Could you give again exactly, and only, the lines from the one holding "blue marker: 3 -> 1" through the end of the data, both ends included, with pictures left out?

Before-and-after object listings

---

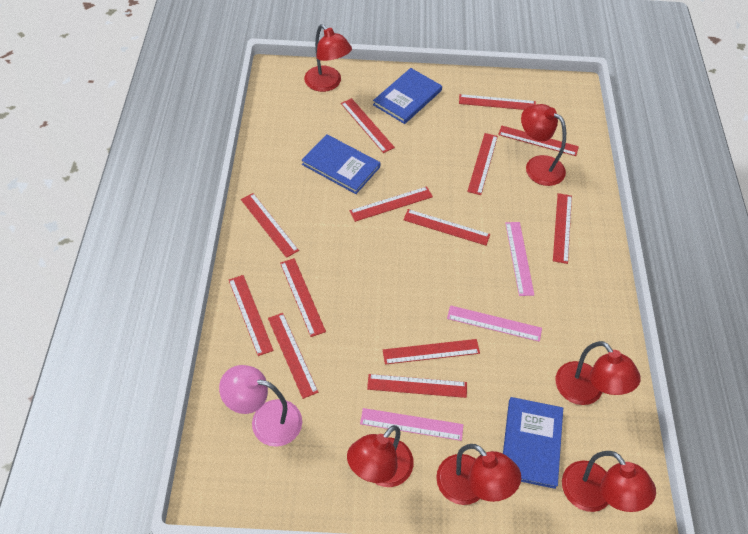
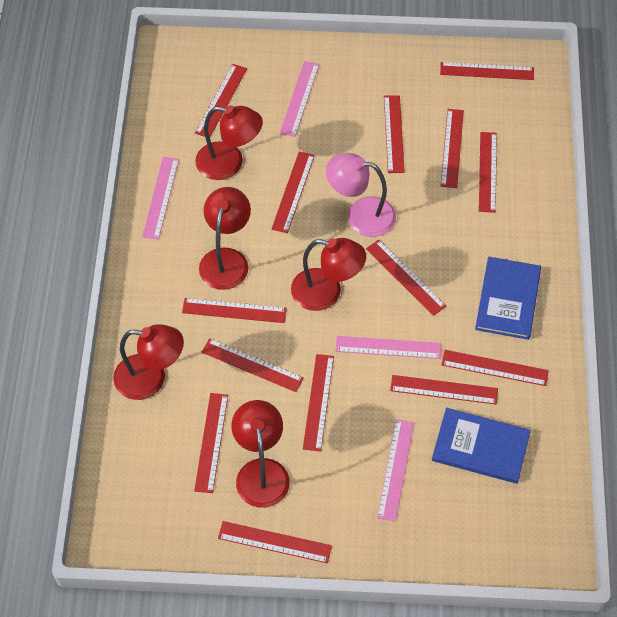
blue book: 3 -> 2
pink ruler: 3 -> 4
red lamp: 6 -> 5
red ruler: 13 -> 14

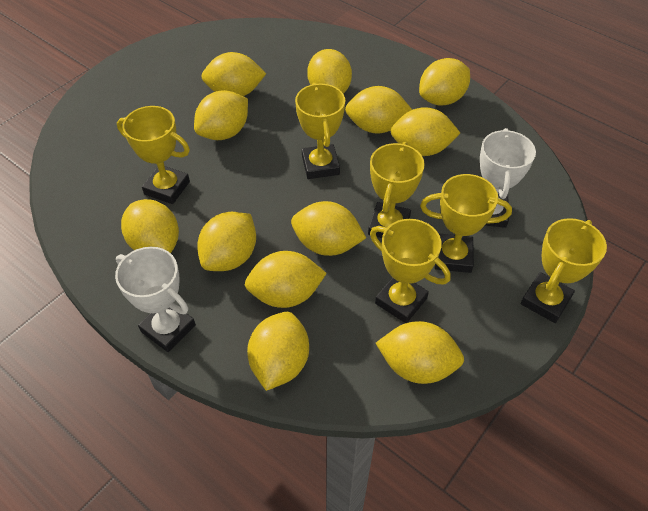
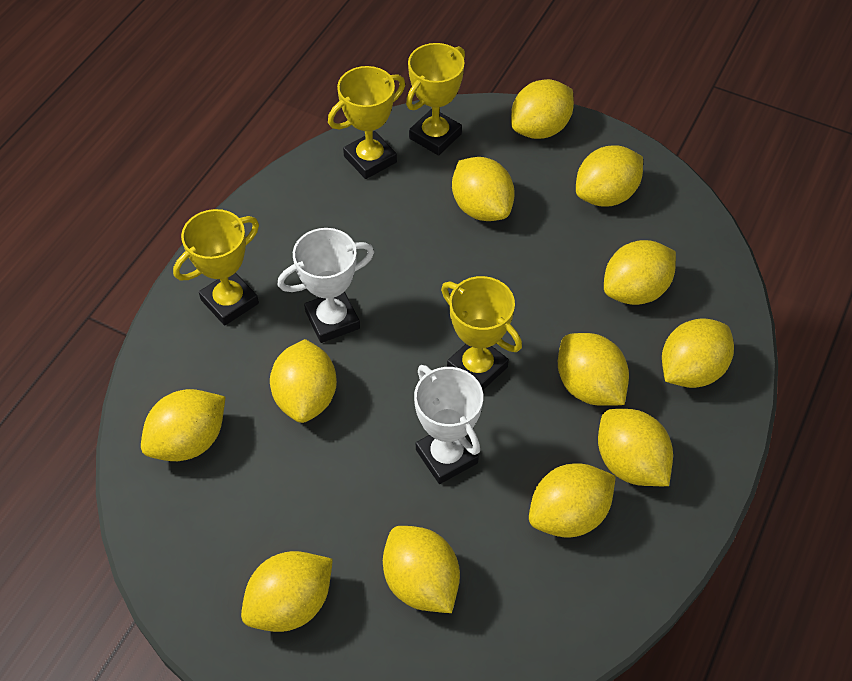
yellow trophy: 6 -> 4

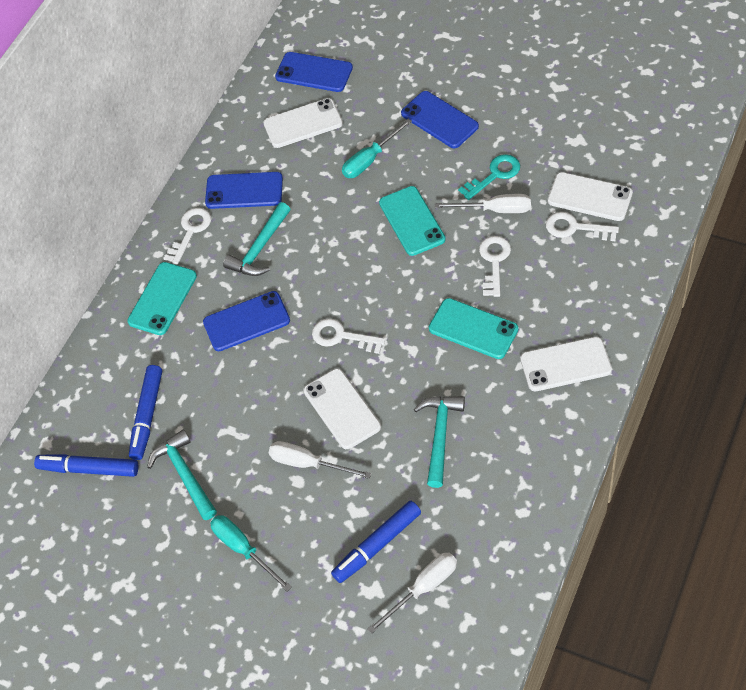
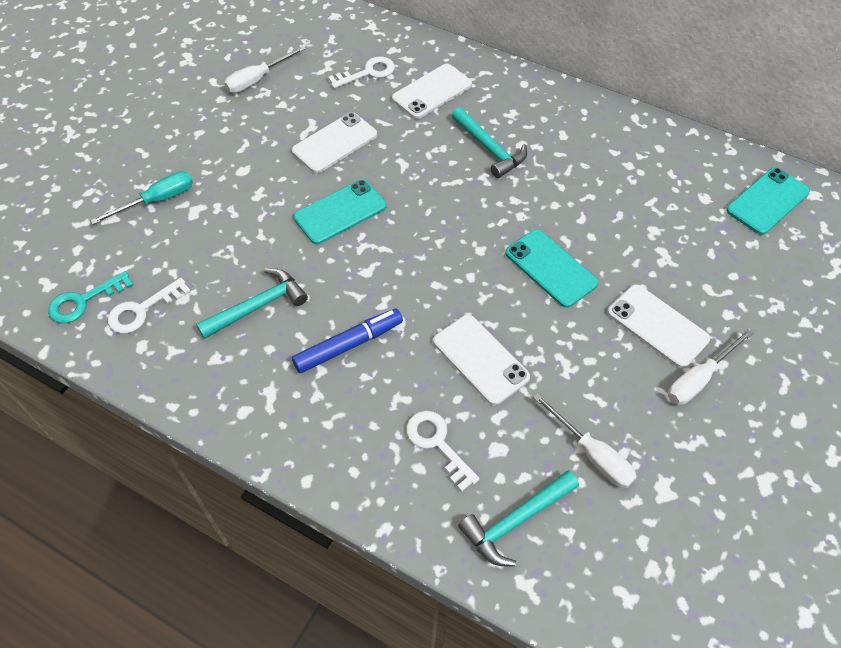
blue marker: 3 -> 1
blue phone: 4 -> 0
turquoise screwdriver: 2 -> 1
white key: 4 -> 3

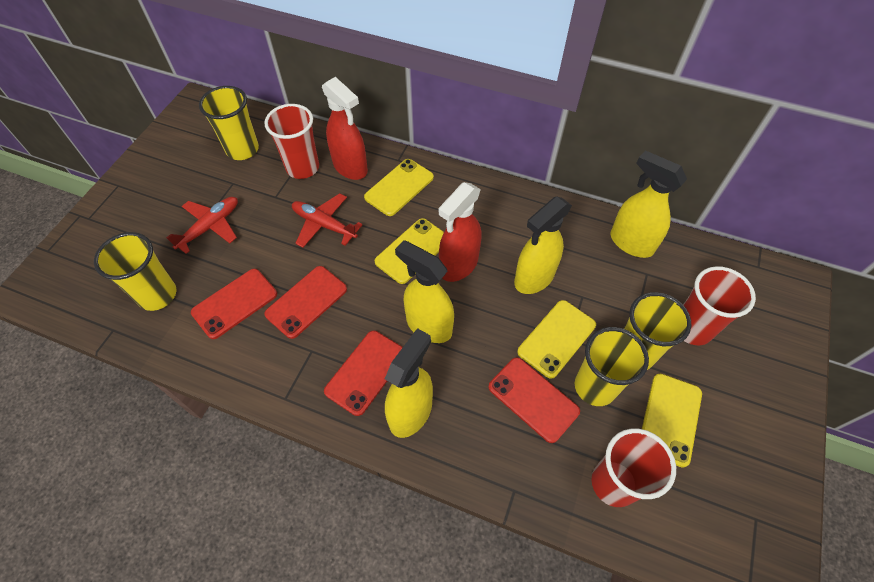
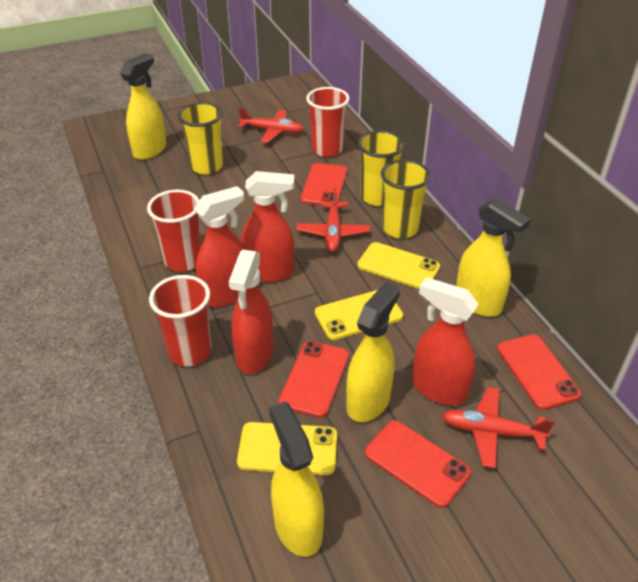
red plane: 2 -> 3
red spray bottle: 2 -> 4
yellow cup: 4 -> 3
yellow phone: 4 -> 3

---

:: Written answer ::
blue marker: 3 -> 1
blue phone: 4 -> 0
turquoise screwdriver: 2 -> 1
white key: 4 -> 3

red plane: 2 -> 3
red spray bottle: 2 -> 4
yellow cup: 4 -> 3
yellow phone: 4 -> 3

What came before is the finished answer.